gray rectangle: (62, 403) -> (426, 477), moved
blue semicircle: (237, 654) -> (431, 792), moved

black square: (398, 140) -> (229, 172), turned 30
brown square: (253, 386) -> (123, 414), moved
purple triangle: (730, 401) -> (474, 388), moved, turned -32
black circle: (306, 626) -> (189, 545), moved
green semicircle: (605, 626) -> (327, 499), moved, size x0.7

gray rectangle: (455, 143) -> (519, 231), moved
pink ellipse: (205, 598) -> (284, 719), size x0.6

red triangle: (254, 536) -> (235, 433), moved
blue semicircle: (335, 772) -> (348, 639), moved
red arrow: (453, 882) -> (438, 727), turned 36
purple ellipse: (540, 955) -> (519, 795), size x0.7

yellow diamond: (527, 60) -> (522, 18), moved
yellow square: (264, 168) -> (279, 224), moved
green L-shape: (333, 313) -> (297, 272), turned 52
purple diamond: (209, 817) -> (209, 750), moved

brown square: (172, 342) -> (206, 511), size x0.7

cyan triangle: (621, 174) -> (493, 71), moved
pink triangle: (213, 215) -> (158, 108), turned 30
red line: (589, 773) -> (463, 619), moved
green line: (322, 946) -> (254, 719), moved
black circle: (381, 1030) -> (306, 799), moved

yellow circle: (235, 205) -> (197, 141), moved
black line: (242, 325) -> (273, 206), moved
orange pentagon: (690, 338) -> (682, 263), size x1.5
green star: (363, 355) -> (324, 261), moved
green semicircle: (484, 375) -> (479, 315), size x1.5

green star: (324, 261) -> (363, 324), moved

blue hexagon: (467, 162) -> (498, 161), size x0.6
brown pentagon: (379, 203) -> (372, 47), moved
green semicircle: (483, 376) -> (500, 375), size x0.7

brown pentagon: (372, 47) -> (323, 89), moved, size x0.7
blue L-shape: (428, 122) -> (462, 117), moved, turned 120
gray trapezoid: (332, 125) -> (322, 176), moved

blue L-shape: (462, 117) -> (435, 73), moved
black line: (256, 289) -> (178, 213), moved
■ ■ ■ ■
→ Action item: Render the whole set of entries again, exactly as given.

→ Task answer:
gray rectangle: (62, 403) -> (426, 477), moved
blue semicircle: (237, 654) -> (431, 792), moved

black square: (398, 140) -> (229, 172), turned 30
brown square: (253, 386) -> (123, 414), moved
purple triangle: (730, 401) -> (474, 388), moved, turned -32
black circle: (306, 626) -> (189, 545), moved
green semicircle: (605, 626) -> (327, 499), moved, size x0.7

gray rectangle: (455, 143) -> (519, 231), moved
pink ellipse: (205, 598) -> (284, 719), size x0.6

red triangle: (254, 536) -> (235, 433), moved
blue semicircle: (335, 772) -> (348, 639), moved
red arrow: (453, 882) -> (438, 727), turned 36
purple ellipse: (540, 955) -> (519, 795), size x0.7

yellow diamond: (527, 60) -> (522, 18), moved
yellow square: (264, 168) -> (279, 224), moved
green L-shape: (333, 313) -> (297, 272), turned 52
purple diamond: (209, 817) -> (209, 750), moved

brown square: (172, 342) -> (206, 511), size x0.7

cyan triangle: (621, 174) -> (493, 71), moved
pink triangle: (213, 215) -> (158, 108), turned 30
red line: (589, 773) -> (463, 619), moved
green line: (322, 946) -> (254, 719), moved
black circle: (381, 1030) -> (306, 799), moved

yellow circle: (235, 205) -> (197, 141), moved
black line: (242, 325) -> (273, 206), moved
orange pentagon: (690, 338) -> (682, 263), size x1.5
green star: (363, 355) -> (324, 261), moved
green semicircle: (484, 375) -> (479, 315), size x1.5

green star: (324, 261) -> (363, 324), moved

blue hexagon: (467, 162) -> (498, 161), size x0.6
brown pentagon: (379, 203) -> (372, 47), moved
green semicircle: (483, 376) -> (500, 375), size x0.7

brown pentagon: (372, 47) -> (323, 89), moved, size x0.7
blue L-shape: (428, 122) -> (462, 117), moved, turned 120
gray trapezoid: (332, 125) -> (322, 176), moved

blue L-shape: (462, 117) -> (435, 73), moved
black line: (256, 289) -> (178, 213), moved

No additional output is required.